• [Directions for this task]: Word for word, print all of the lines below.

[Edit difference data]
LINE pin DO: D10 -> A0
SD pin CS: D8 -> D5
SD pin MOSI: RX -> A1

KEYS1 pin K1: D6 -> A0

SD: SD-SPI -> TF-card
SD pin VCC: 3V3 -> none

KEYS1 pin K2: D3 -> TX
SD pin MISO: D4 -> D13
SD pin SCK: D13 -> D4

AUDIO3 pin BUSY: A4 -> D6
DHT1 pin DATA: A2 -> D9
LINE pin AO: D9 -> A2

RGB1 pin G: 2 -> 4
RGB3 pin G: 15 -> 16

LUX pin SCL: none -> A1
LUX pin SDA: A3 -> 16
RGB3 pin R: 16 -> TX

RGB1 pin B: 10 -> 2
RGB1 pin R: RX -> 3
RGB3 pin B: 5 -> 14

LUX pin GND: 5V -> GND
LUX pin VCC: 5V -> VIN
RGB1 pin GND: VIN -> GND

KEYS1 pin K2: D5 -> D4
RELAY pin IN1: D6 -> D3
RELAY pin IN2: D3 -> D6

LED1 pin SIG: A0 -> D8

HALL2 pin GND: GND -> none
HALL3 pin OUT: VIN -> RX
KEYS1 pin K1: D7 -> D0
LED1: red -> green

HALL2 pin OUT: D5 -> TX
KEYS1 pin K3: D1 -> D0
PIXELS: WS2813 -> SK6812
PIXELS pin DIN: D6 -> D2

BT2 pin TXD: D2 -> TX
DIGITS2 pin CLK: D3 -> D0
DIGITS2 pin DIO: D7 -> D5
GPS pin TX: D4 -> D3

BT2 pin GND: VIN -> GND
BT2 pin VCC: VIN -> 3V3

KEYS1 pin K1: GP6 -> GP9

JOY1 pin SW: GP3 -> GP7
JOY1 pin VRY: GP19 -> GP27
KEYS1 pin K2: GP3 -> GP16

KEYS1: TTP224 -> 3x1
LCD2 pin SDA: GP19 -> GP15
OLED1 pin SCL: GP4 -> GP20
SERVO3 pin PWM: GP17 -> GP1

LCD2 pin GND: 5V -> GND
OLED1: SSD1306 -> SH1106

• [Written answer]:
LINE pin DO: D10 -> A0
SD pin CS: D8 -> D5
SD pin MOSI: RX -> A1

KEYS1 pin K1: D6 -> A0

SD: SD-SPI -> TF-card
SD pin VCC: 3V3 -> none

KEYS1 pin K2: D3 -> TX
SD pin MISO: D4 -> D13
SD pin SCK: D13 -> D4

AUDIO3 pin BUSY: A4 -> D6
DHT1 pin DATA: A2 -> D9
LINE pin AO: D9 -> A2

RGB1 pin G: 2 -> 4
RGB3 pin G: 15 -> 16

LUX pin SCL: none -> A1
LUX pin SDA: A3 -> 16
RGB3 pin R: 16 -> TX

RGB1 pin B: 10 -> 2
RGB1 pin R: RX -> 3
RGB3 pin B: 5 -> 14

LUX pin GND: 5V -> GND
LUX pin VCC: 5V -> VIN
RGB1 pin GND: VIN -> GND

KEYS1 pin K2: D5 -> D4
RELAY pin IN1: D6 -> D3
RELAY pin IN2: D3 -> D6

LED1 pin SIG: A0 -> D8

HALL2 pin GND: GND -> none
HALL3 pin OUT: VIN -> RX
KEYS1 pin K1: D7 -> D0
LED1: red -> green

HALL2 pin OUT: D5 -> TX
KEYS1 pin K3: D1 -> D0
PIXELS: WS2813 -> SK6812
PIXELS pin DIN: D6 -> D2

BT2 pin TXD: D2 -> TX
DIGITS2 pin CLK: D3 -> D0
DIGITS2 pin DIO: D7 -> D5
GPS pin TX: D4 -> D3

BT2 pin GND: VIN -> GND
BT2 pin VCC: VIN -> 3V3

KEYS1 pin K1: GP6 -> GP9

JOY1 pin SW: GP3 -> GP7
JOY1 pin VRY: GP19 -> GP27
KEYS1 pin K2: GP3 -> GP16

KEYS1: TTP224 -> 3x1
LCD2 pin SDA: GP19 -> GP15
OLED1 pin SCL: GP4 -> GP20
SERVO3 pin PWM: GP17 -> GP1

LCD2 pin GND: 5V -> GND
OLED1: SSD1306 -> SH1106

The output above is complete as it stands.